Provided entries:
-- -- --

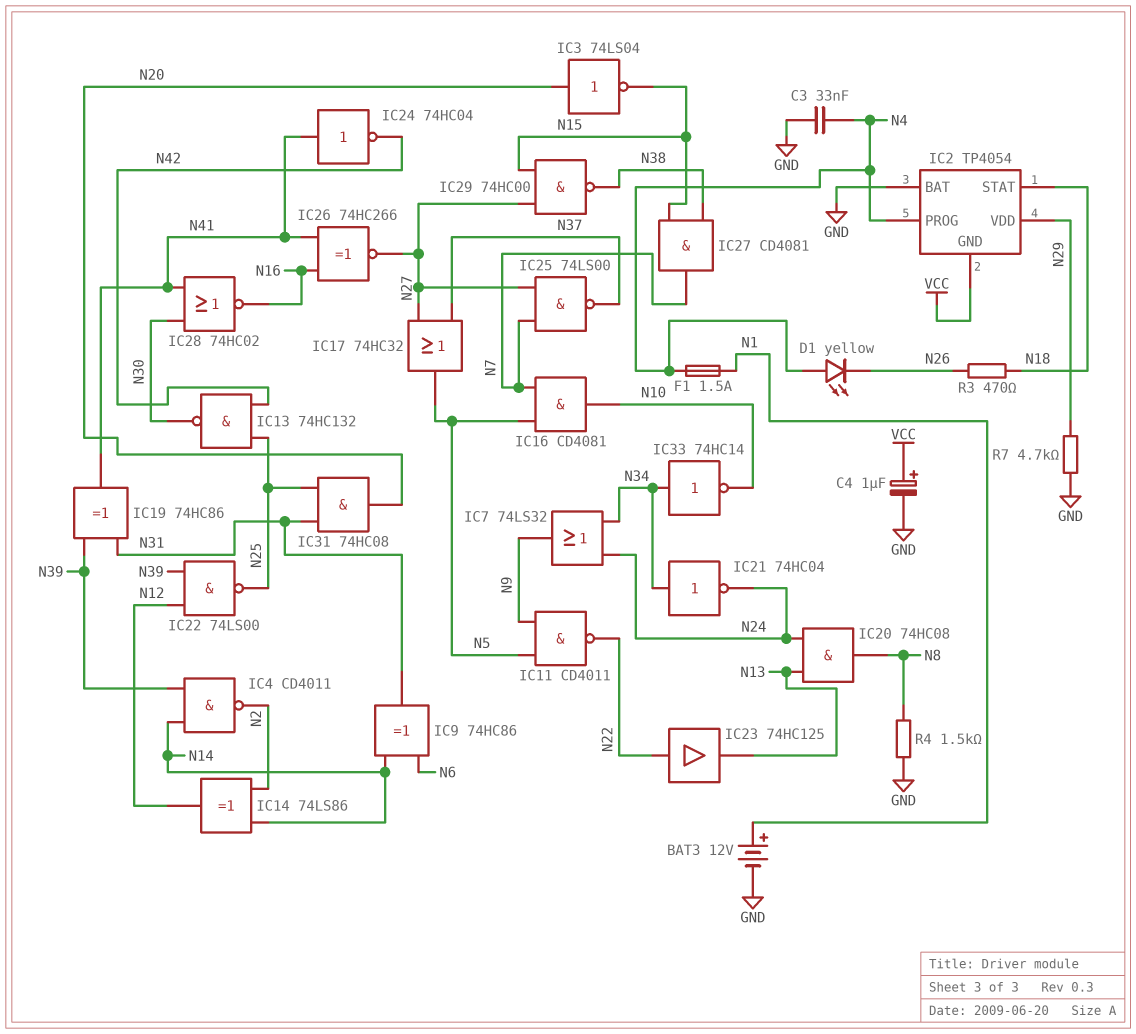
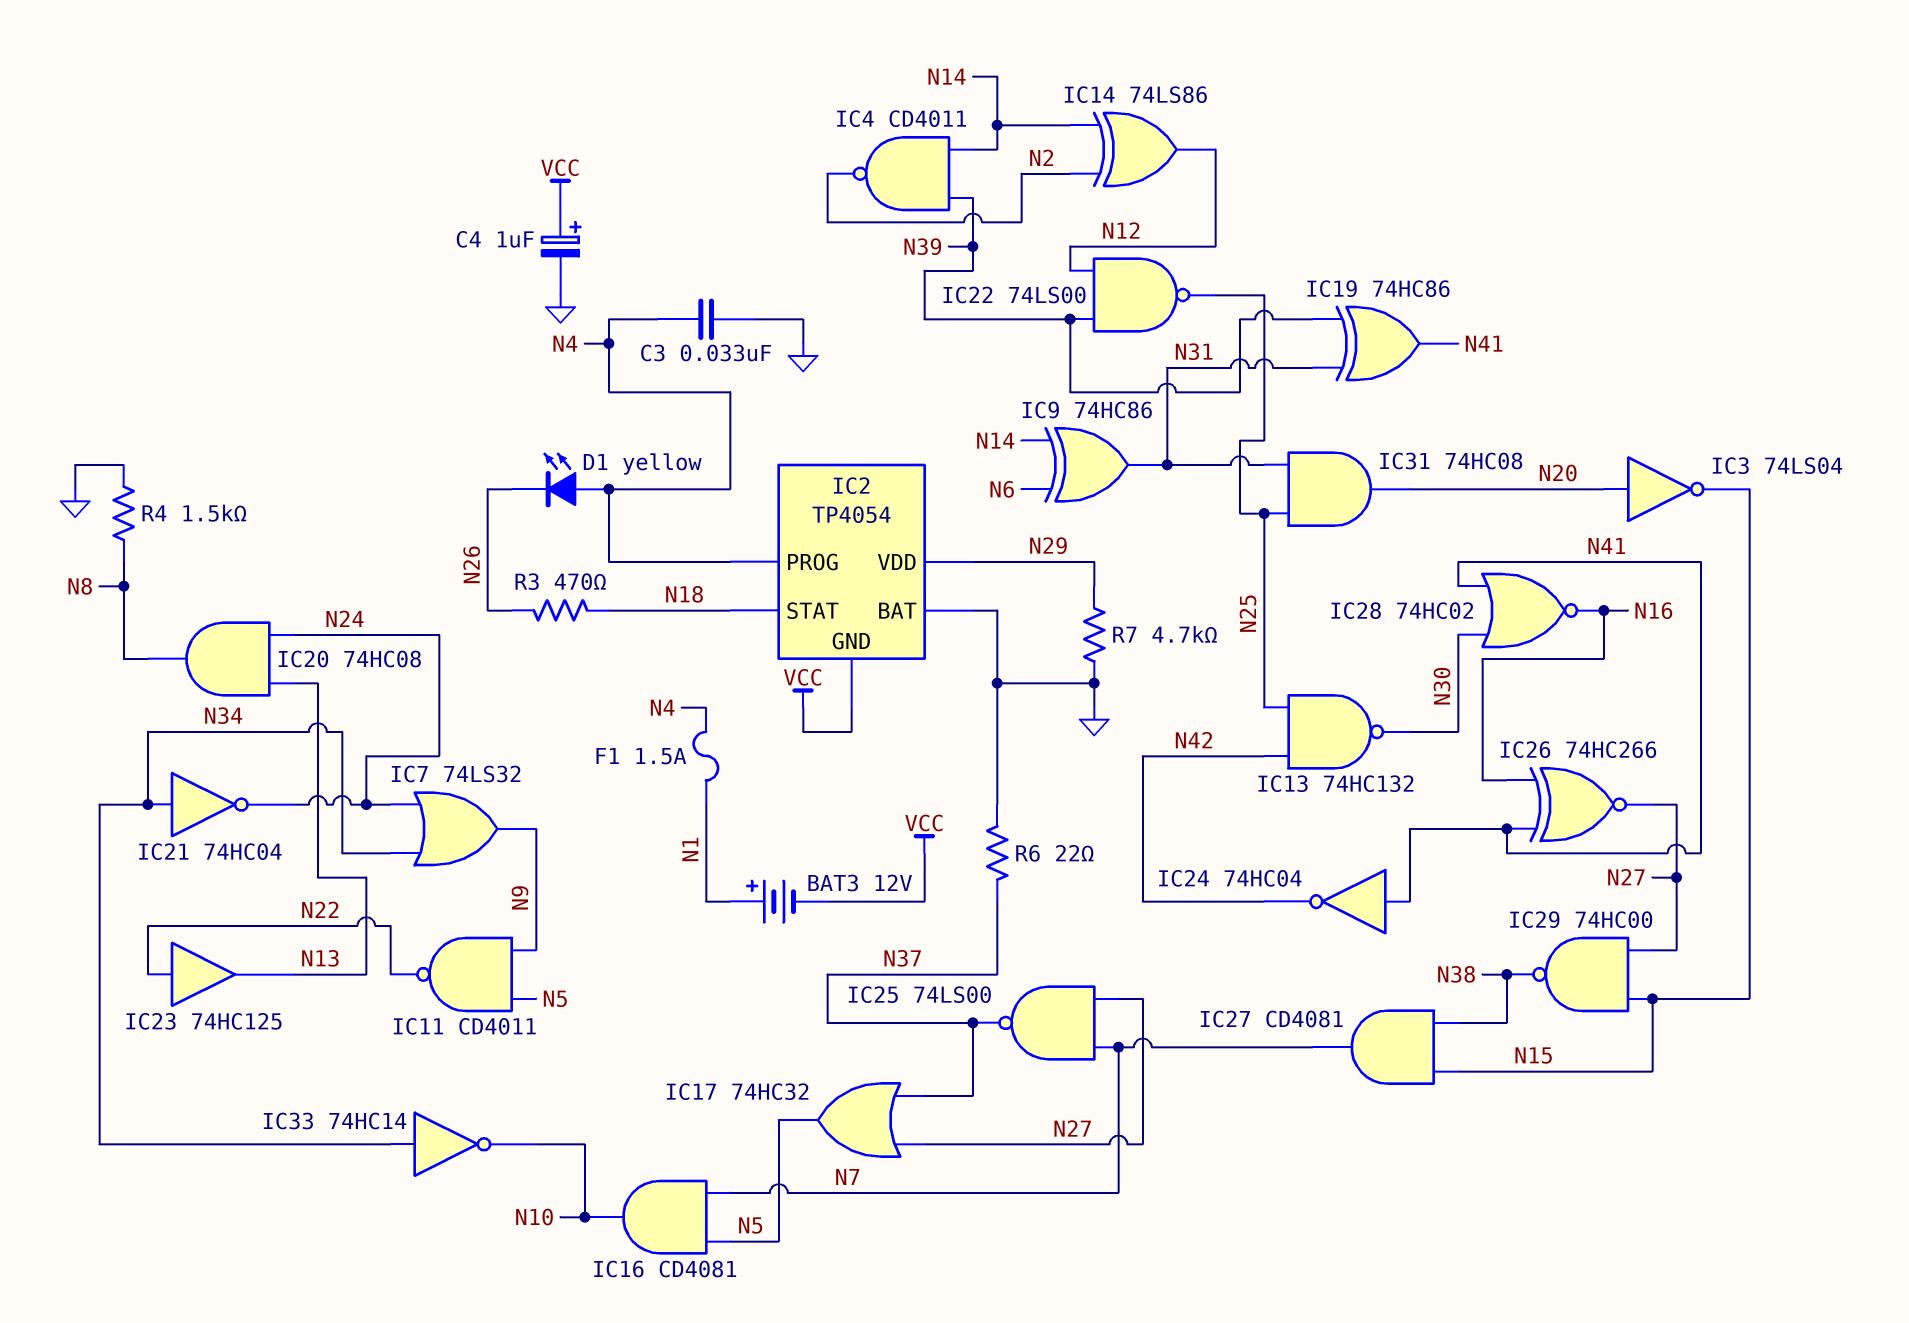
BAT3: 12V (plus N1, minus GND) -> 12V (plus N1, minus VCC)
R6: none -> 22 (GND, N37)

-- -- --

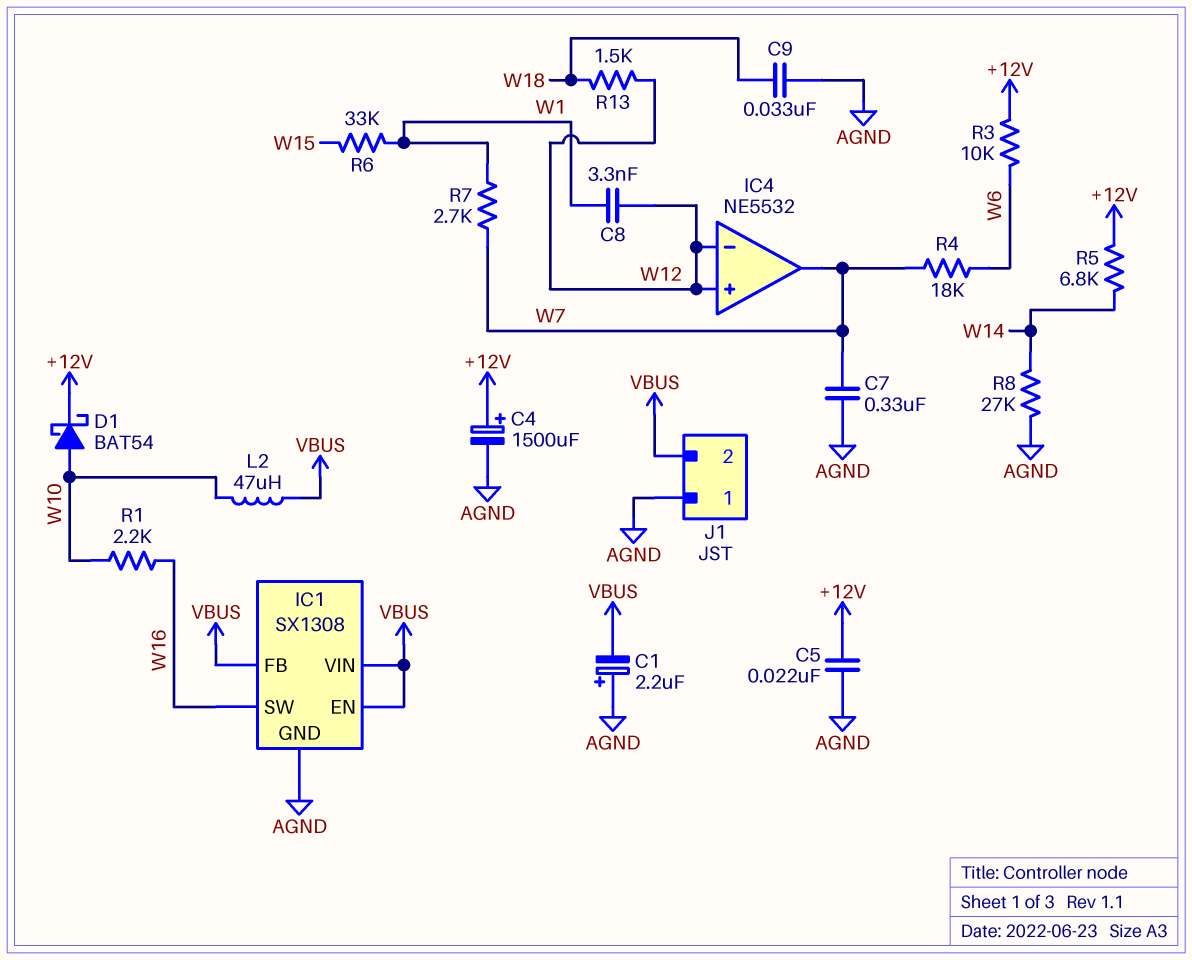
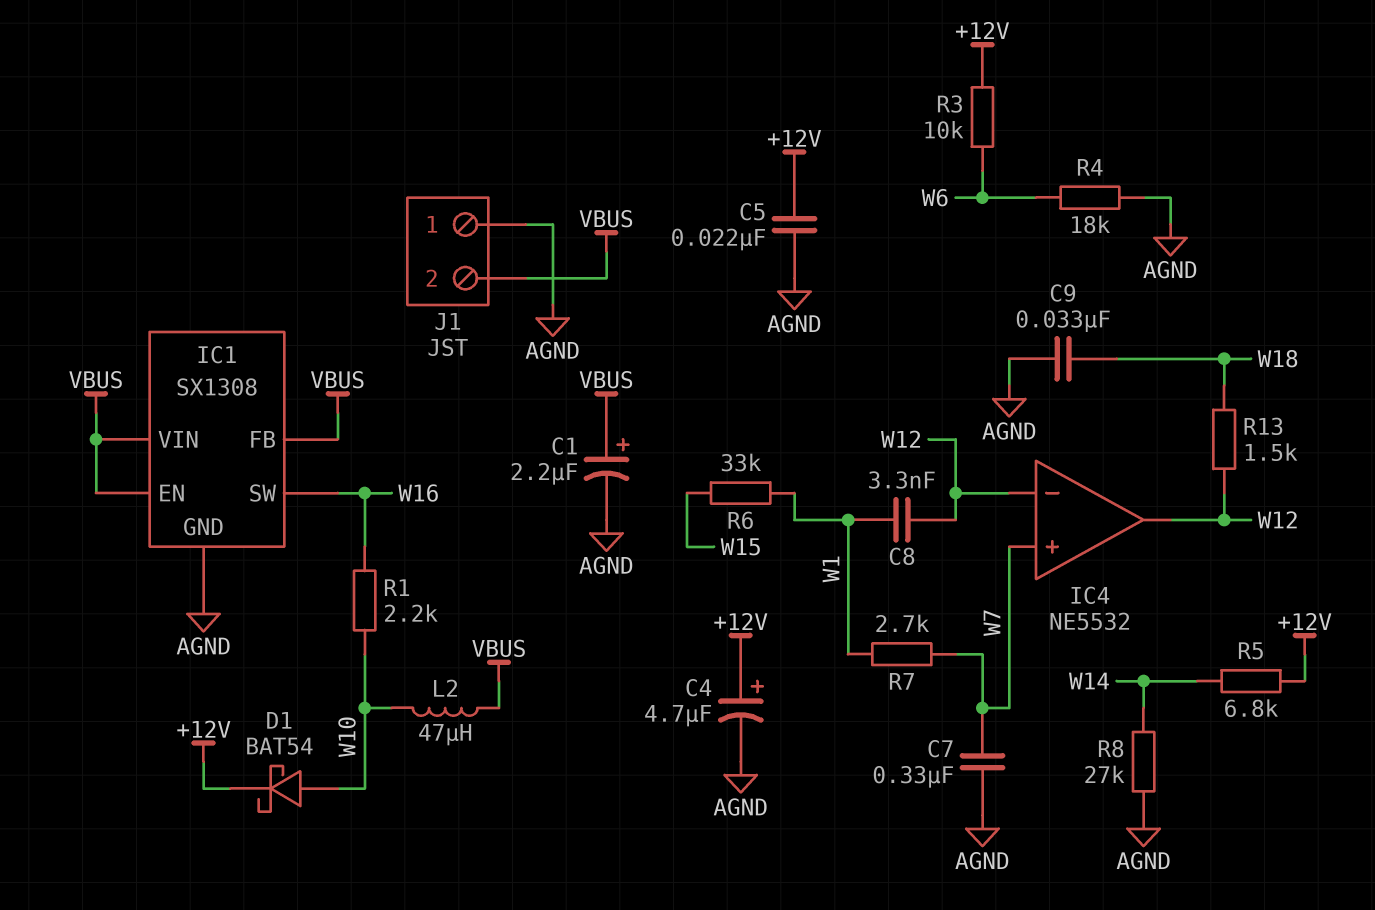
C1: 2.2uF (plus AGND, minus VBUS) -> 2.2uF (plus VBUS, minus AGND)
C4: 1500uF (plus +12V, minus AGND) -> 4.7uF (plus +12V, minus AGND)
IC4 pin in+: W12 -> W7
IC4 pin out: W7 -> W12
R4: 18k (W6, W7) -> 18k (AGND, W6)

-- -- --

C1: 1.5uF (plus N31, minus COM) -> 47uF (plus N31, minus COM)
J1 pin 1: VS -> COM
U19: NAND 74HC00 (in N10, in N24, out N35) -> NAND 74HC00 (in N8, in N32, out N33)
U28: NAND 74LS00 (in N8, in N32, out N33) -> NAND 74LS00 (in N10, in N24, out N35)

-- -- --

Work to complete:
Of the lines above, retype only those from the line containing "BAT3: 12V (plus" through the line containing "R6: none -> 22 (GND, N37)", including both, exactly.

Reply to the exercise:
BAT3: 12V (plus N1, minus GND) -> 12V (plus N1, minus VCC)
R6: none -> 22 (GND, N37)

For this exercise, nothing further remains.